(Records provided)

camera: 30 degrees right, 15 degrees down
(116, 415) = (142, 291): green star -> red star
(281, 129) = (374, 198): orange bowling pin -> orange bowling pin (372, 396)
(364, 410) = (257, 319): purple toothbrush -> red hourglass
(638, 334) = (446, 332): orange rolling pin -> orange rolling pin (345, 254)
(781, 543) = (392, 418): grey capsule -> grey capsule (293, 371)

(End Records provided)

### [Work request]
Return the material in full, exactly as shown.

### [Task response]
camera: 30 degrees right, 15 degrees down
(116, 415) = (142, 291): green star -> red star
(281, 129) = (374, 198): orange bowling pin -> orange bowling pin (372, 396)
(364, 410) = (257, 319): purple toothbrush -> red hourglass
(638, 334) = (446, 332): orange rolling pin -> orange rolling pin (345, 254)
(781, 543) = (392, 418): grey capsule -> grey capsule (293, 371)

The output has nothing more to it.